_Dataset extract:_
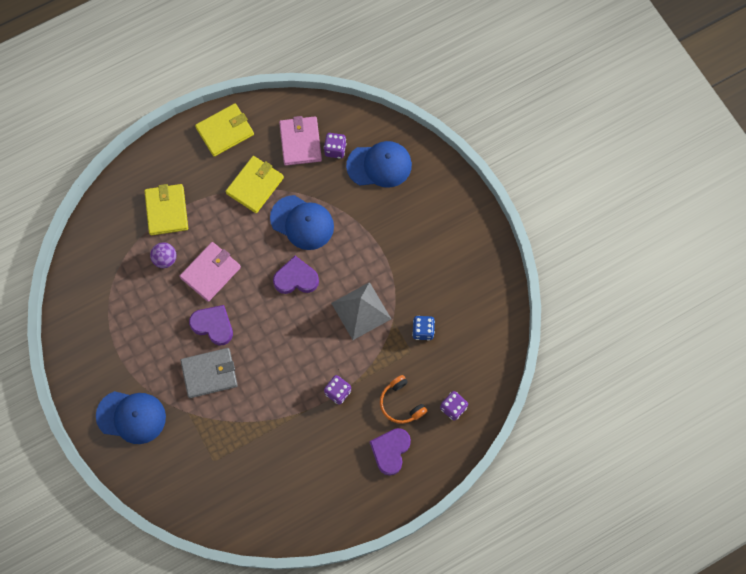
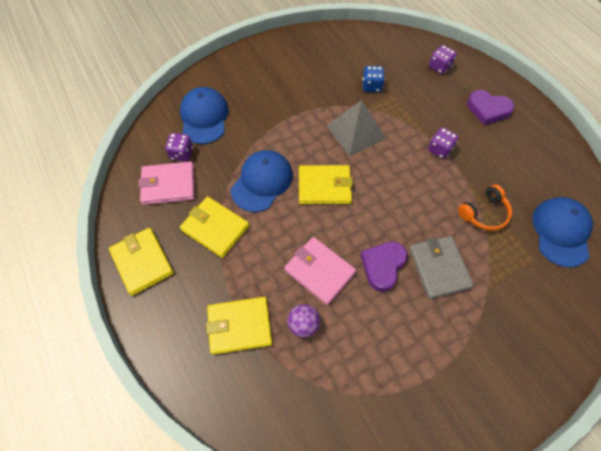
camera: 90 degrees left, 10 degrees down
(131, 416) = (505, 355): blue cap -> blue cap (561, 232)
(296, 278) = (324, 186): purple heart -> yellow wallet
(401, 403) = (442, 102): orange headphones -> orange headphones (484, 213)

_What is expected:_
Apart from the pictures, the material above has to be repeated exactly.

_Solution to this problem:_
camera: 90 degrees left, 10 degrees down
(131, 416) = (505, 355): blue cap -> blue cap (561, 232)
(296, 278) = (324, 186): purple heart -> yellow wallet
(401, 403) = (442, 102): orange headphones -> orange headphones (484, 213)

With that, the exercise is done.